- [EXERCISE]
Please repeat the records below exactly, skipping any pictures.

- [PROVIDED ENTRIES]
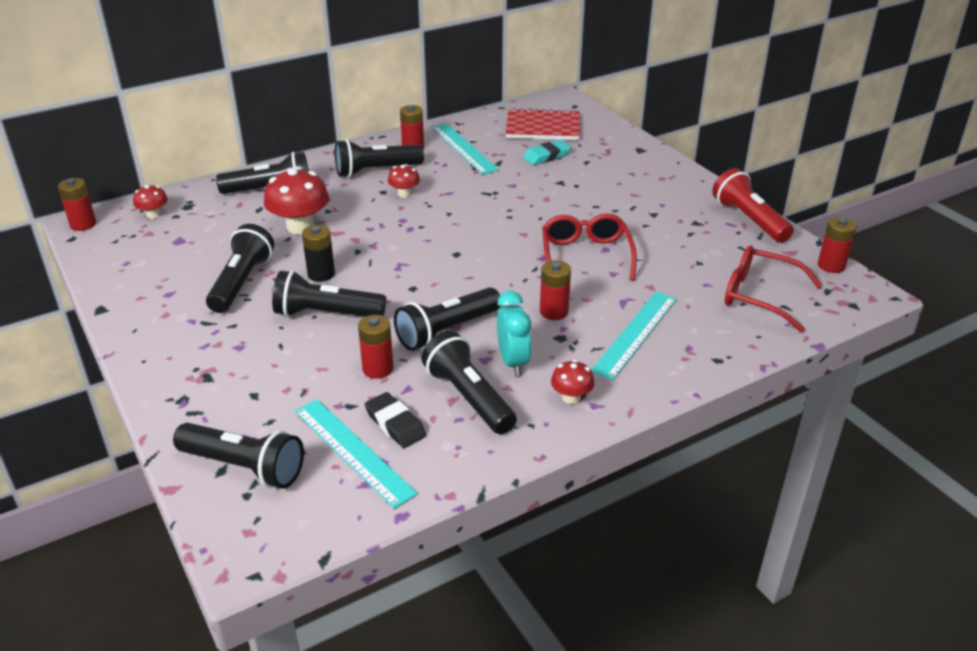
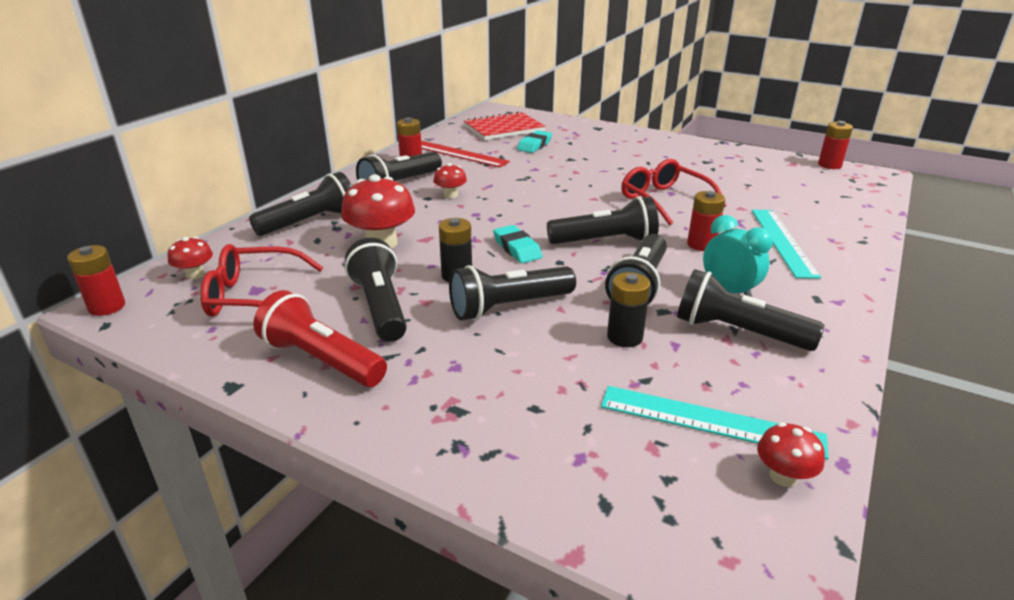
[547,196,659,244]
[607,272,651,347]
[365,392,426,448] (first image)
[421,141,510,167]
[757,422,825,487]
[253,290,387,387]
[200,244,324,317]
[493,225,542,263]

- [ANSWER FOR THE TASK]
[547,196,659,244]
[607,272,651,347]
[365,392,426,448] (first image)
[421,141,510,167]
[757,422,825,487]
[253,290,387,387]
[200,244,324,317]
[493,225,542,263]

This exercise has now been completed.